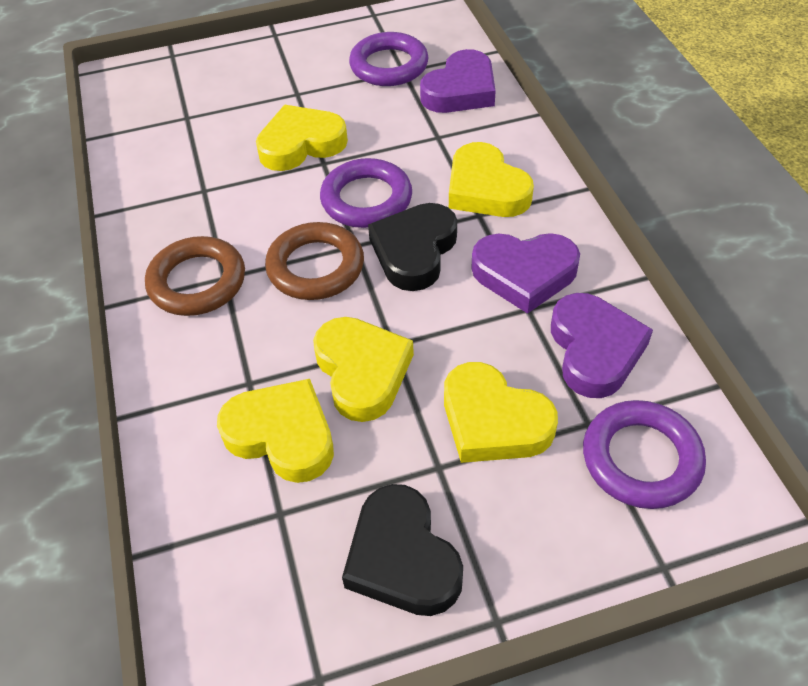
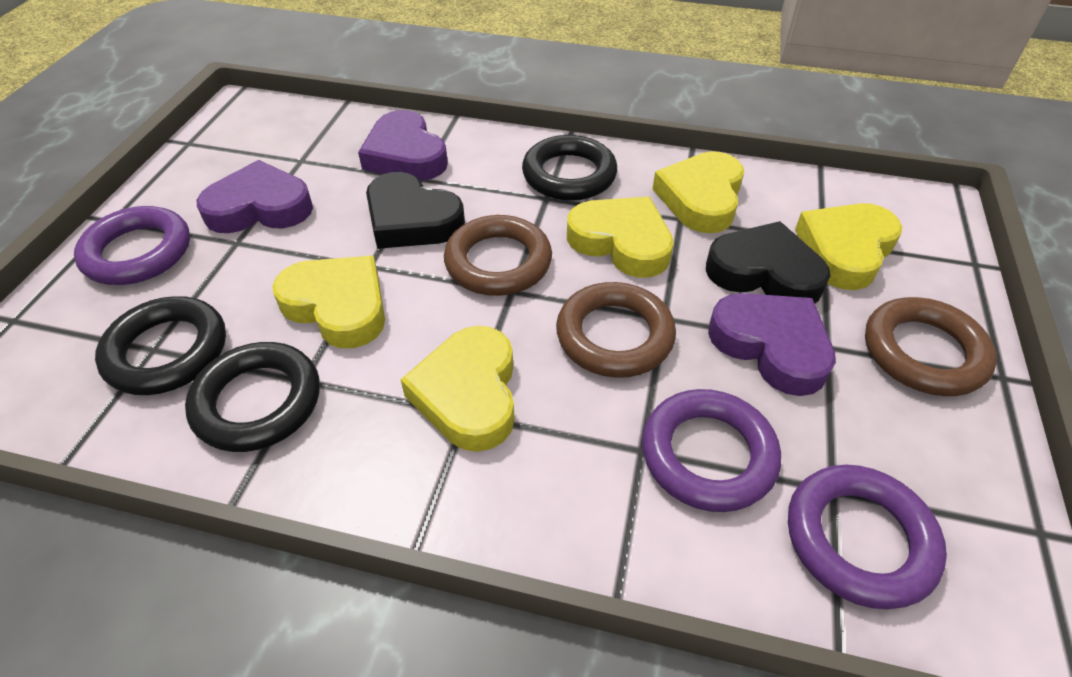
black ring: 0 -> 3
brown ring: 2 -> 3

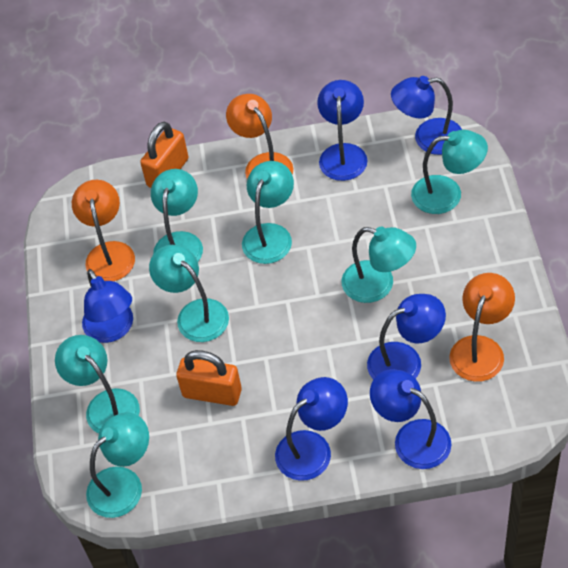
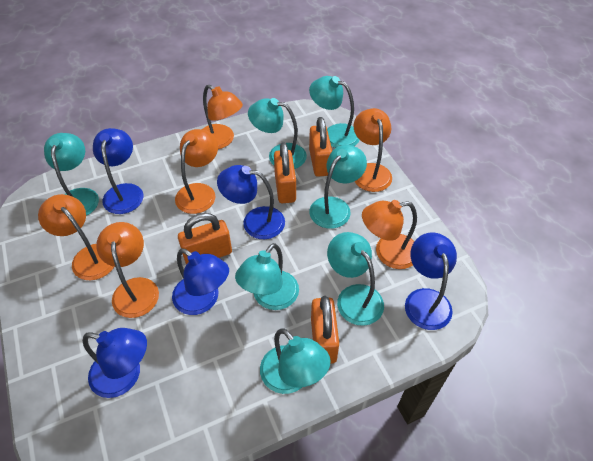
blue lamp: 6 -> 5
orange lamp: 3 -> 6
orange padlock: 2 -> 4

- - - - -

- Work instructions -
Restate every record exactly, please; do not copy the pictures.

- Reply to the exercise -
black ring: 0 -> 3
brown ring: 2 -> 3

blue lamp: 6 -> 5
orange lamp: 3 -> 6
orange padlock: 2 -> 4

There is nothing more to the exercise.